Set down the entries below exactly; drop the pictures.

Start of Dataset extract

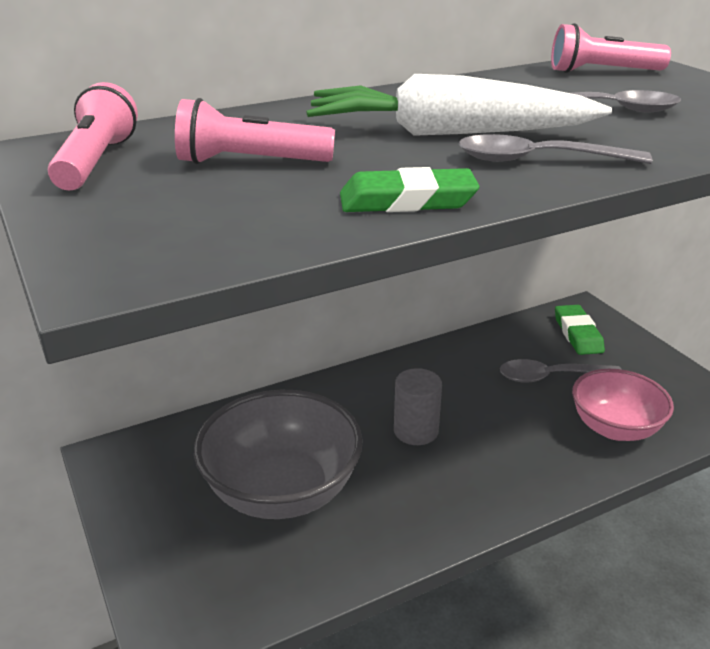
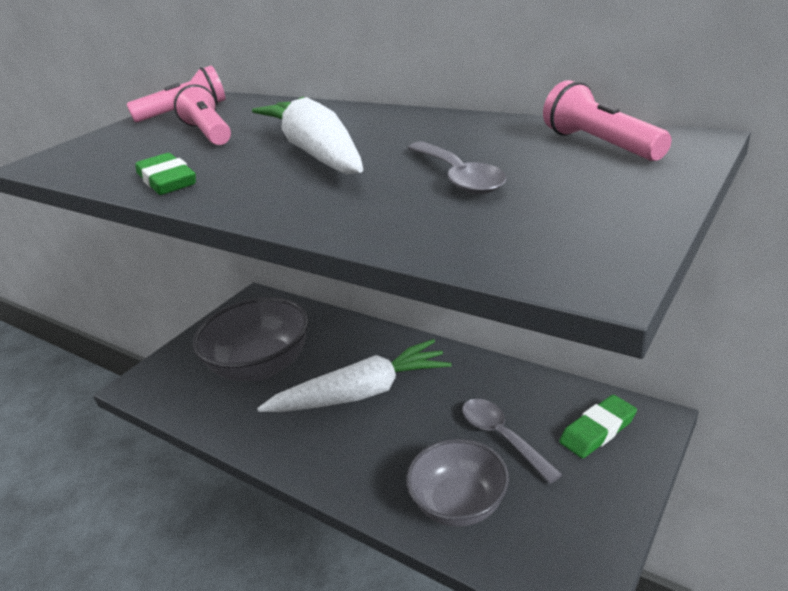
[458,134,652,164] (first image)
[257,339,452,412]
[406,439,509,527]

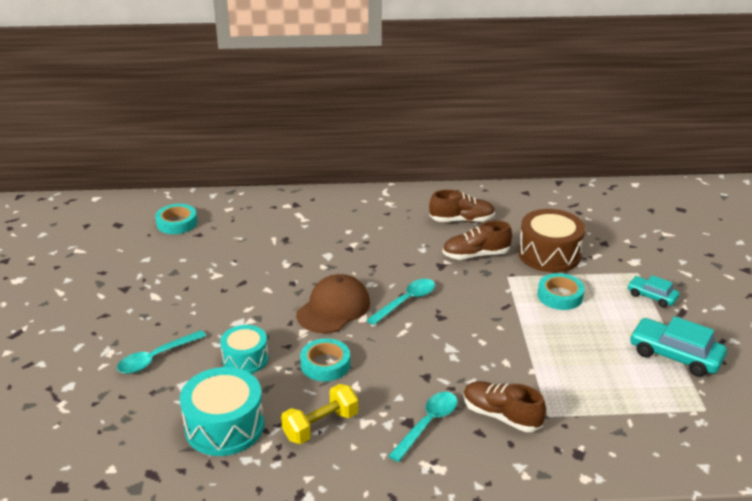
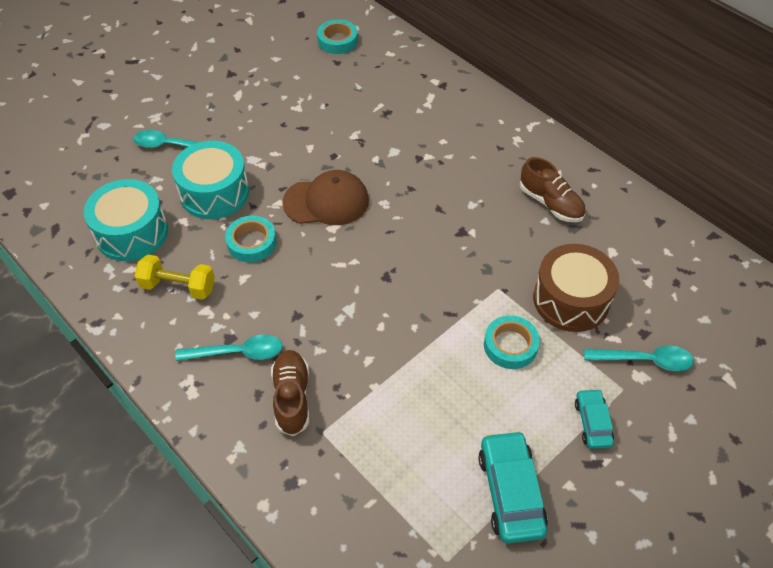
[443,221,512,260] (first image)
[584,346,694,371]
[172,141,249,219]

End of Dataset extract

# Answer section:
[458,134,652,164] (first image)
[257,339,452,412]
[406,439,509,527]

[443,221,512,260] (first image)
[584,346,694,371]
[172,141,249,219]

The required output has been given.